Would you write out every entry exactly, but without the pictures?

→ **Before-and-after object listings**
Content starts
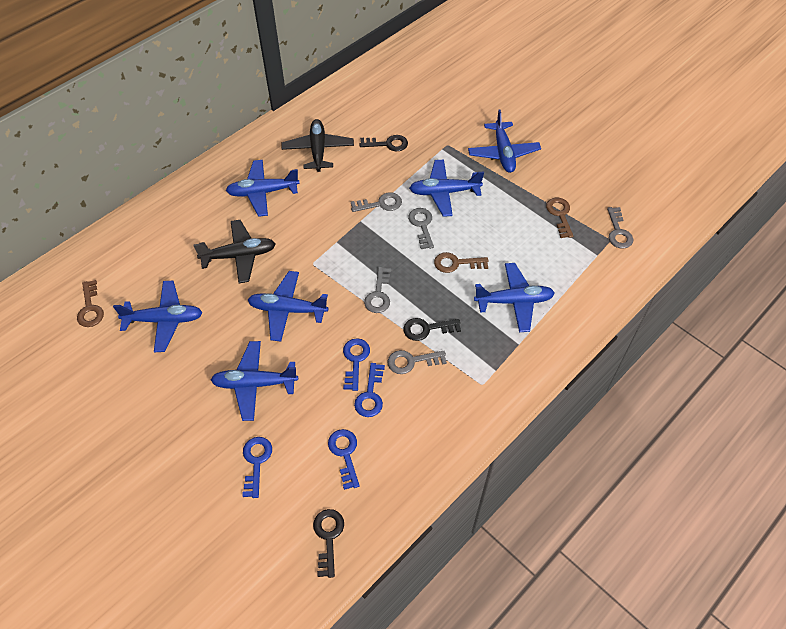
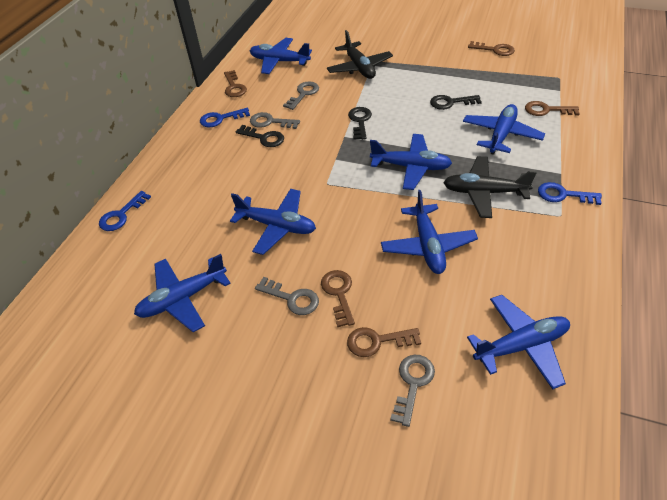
blue key: 4 -> 3
brown key: 3 -> 5
grey key: 5 -> 4

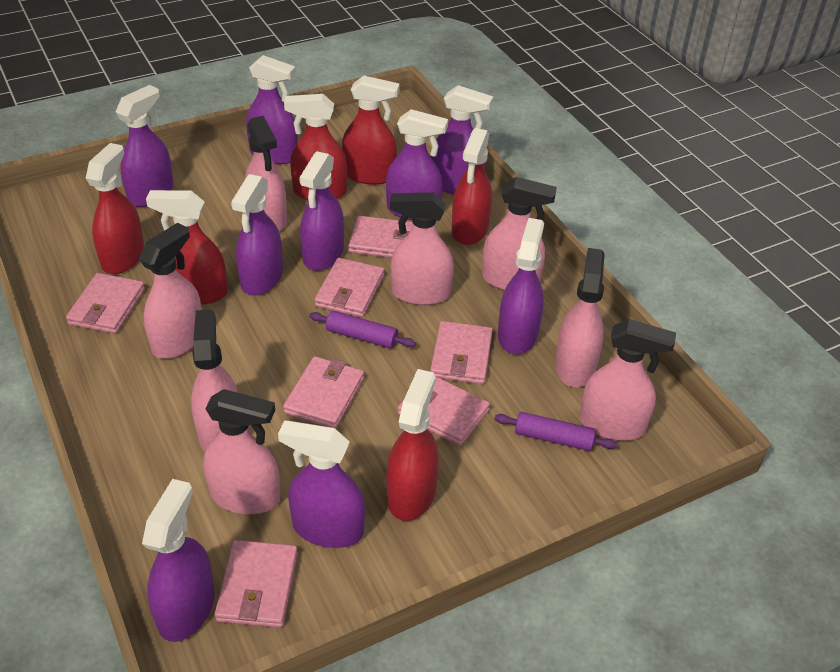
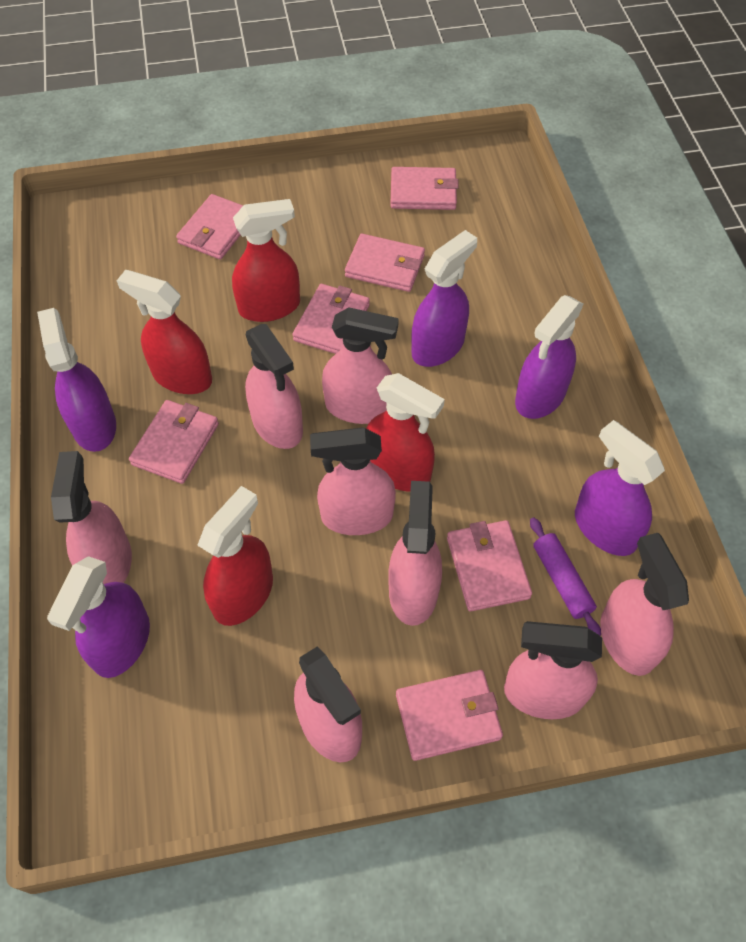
purple rolling pin: 2 -> 1
purple spray bottle: 9 -> 5
red spray bottle: 6 -> 4

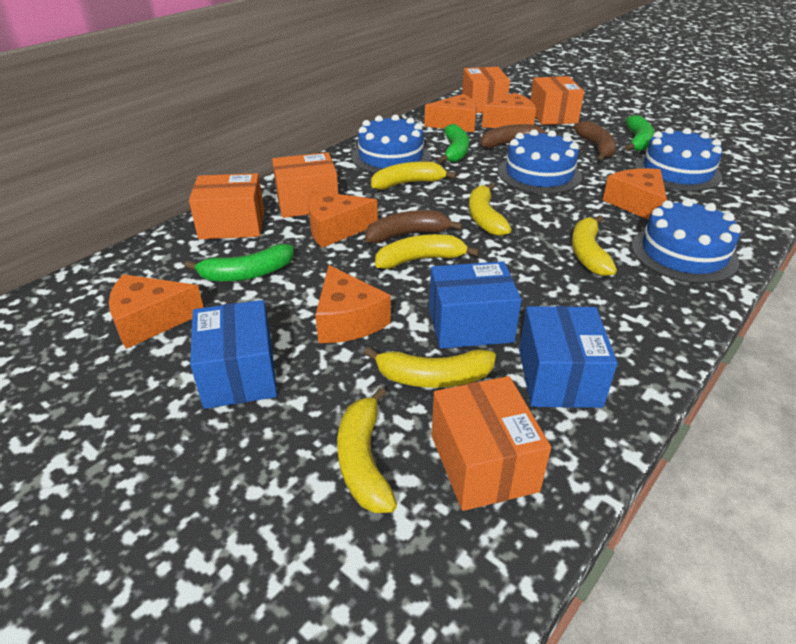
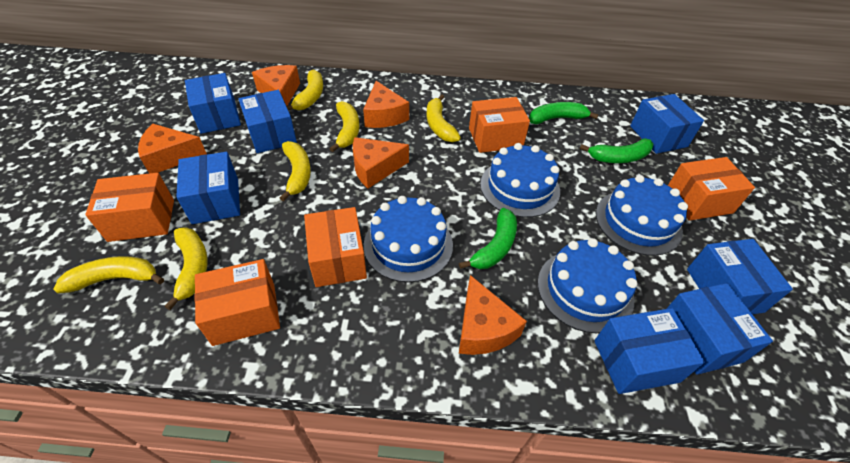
blue box: 3 -> 7
brown banana: 3 -> 0
orange cheese: 6 -> 5

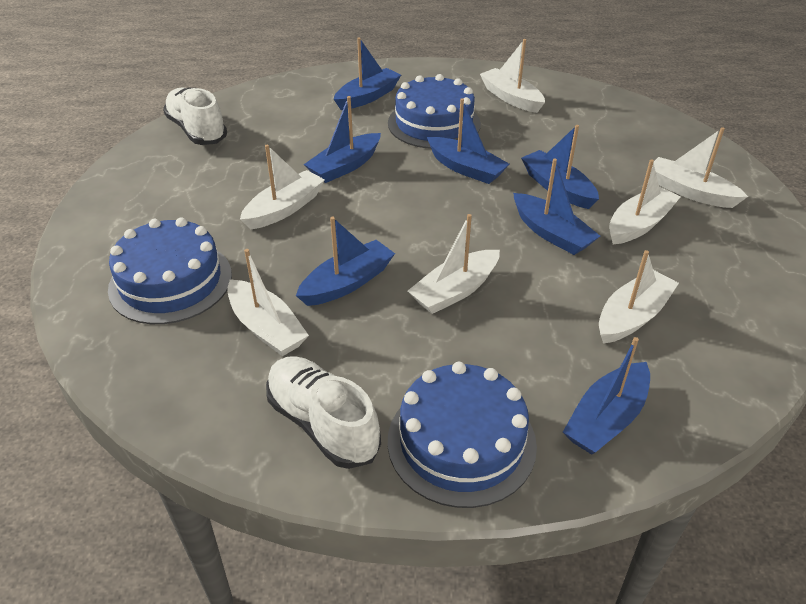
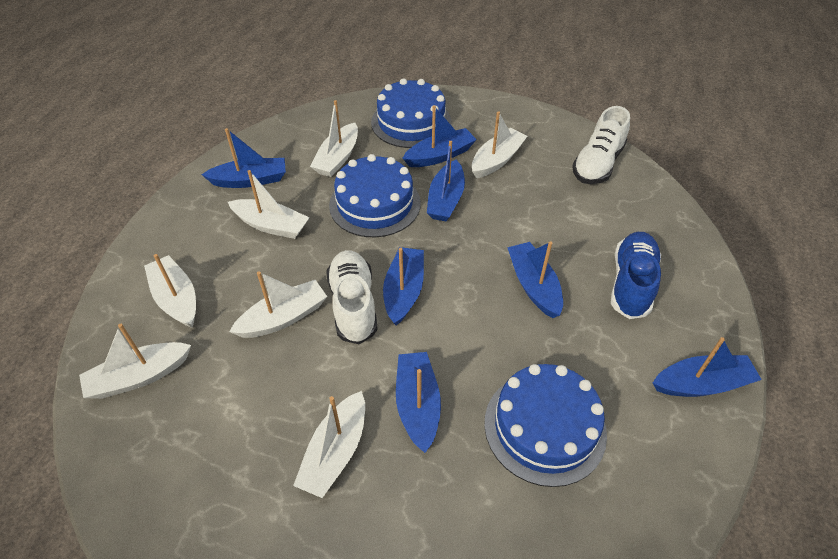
blue shoe: 0 -> 1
Content ends
→ **Task response**
blue key: 4 -> 3
brown key: 3 -> 5
grey key: 5 -> 4

purple rolling pin: 2 -> 1
purple spray bottle: 9 -> 5
red spray bottle: 6 -> 4

blue box: 3 -> 7
brown banana: 3 -> 0
orange cheese: 6 -> 5

blue shoe: 0 -> 1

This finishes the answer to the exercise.